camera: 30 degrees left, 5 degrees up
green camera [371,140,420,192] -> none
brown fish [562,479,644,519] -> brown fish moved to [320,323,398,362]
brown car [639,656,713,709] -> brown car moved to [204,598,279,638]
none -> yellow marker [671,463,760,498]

---

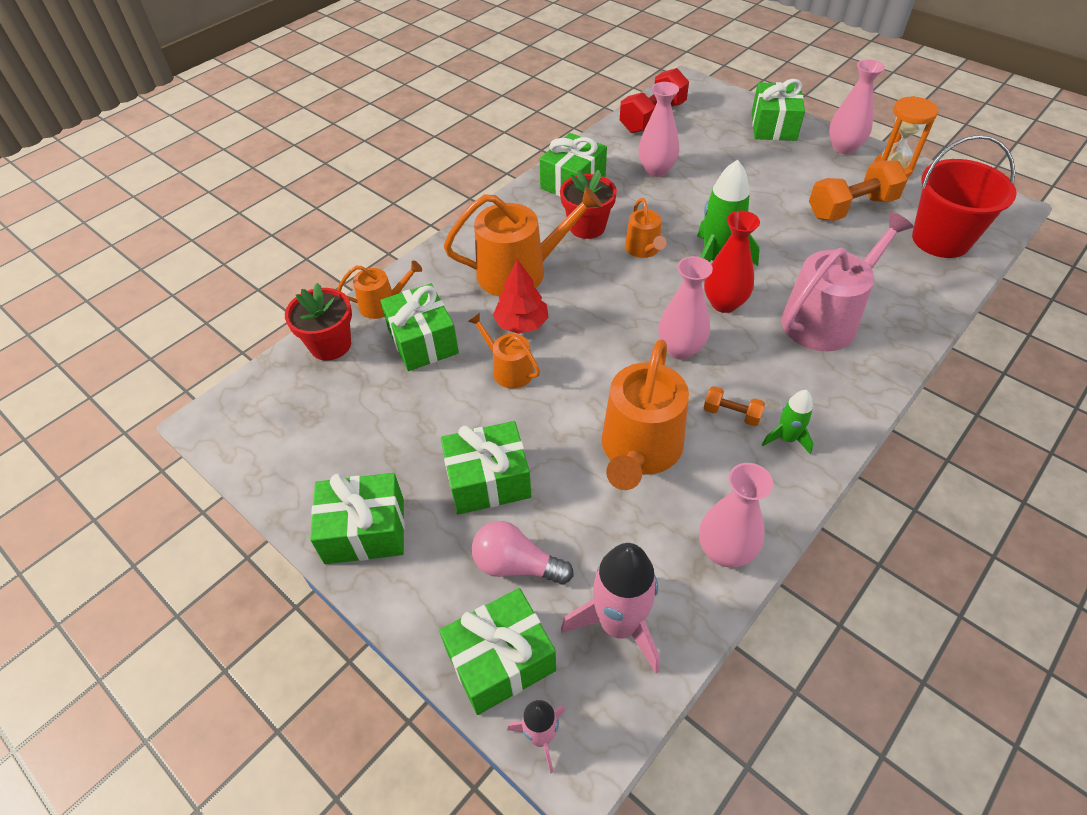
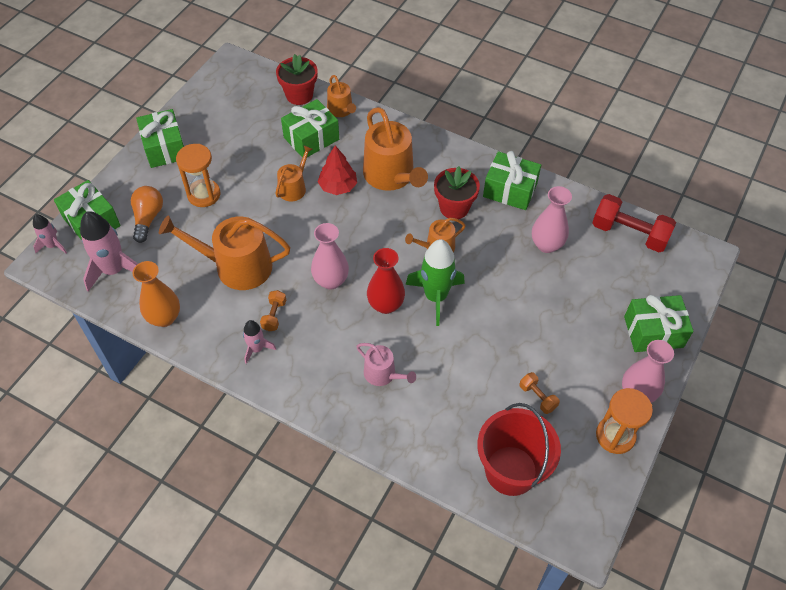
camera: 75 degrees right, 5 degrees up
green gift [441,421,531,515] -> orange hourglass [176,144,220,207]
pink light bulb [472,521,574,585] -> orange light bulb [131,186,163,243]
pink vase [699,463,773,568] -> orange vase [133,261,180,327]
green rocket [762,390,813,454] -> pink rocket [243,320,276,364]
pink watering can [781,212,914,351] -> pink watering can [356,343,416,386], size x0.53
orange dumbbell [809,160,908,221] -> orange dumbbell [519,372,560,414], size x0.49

--

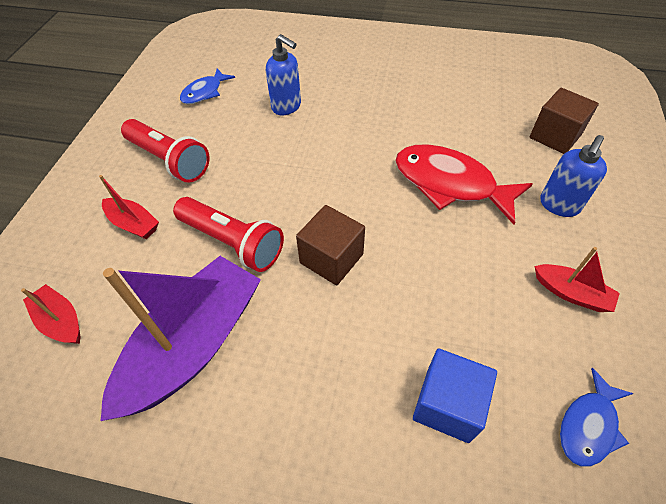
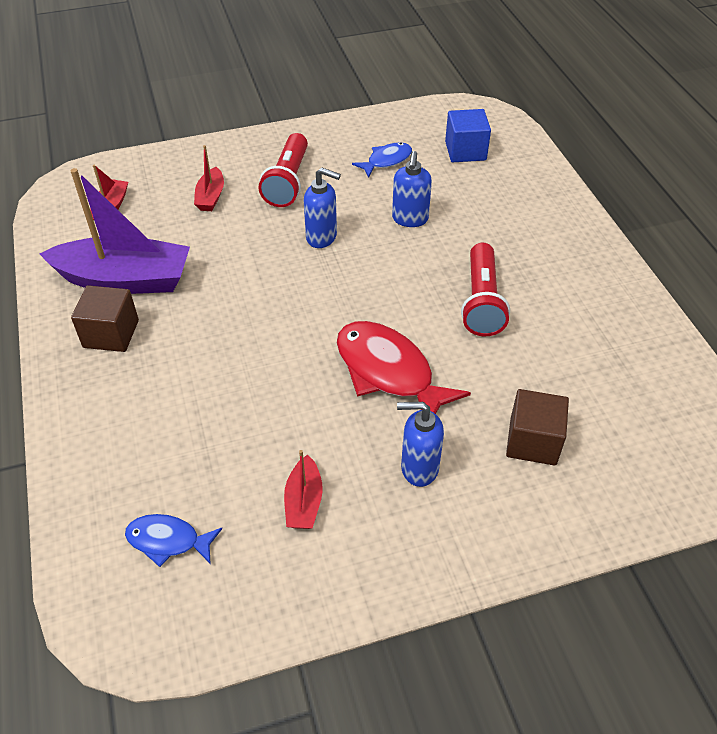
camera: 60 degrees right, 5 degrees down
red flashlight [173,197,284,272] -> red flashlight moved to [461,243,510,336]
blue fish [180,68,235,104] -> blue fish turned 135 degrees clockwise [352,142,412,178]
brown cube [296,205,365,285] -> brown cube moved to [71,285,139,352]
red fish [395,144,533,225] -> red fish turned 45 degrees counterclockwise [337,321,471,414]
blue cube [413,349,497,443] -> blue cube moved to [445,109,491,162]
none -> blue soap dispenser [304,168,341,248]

__Brief__
Scan the entries for the word "pink". Report each line that has it.

__Written solution__
pink light bulb [472,521,574,585] -> orange light bulb [131,186,163,243]
pink vase [699,463,773,568] -> orange vase [133,261,180,327]
green rocket [762,390,813,454] -> pink rocket [243,320,276,364]
pink watering can [781,212,914,351] -> pink watering can [356,343,416,386], size x0.53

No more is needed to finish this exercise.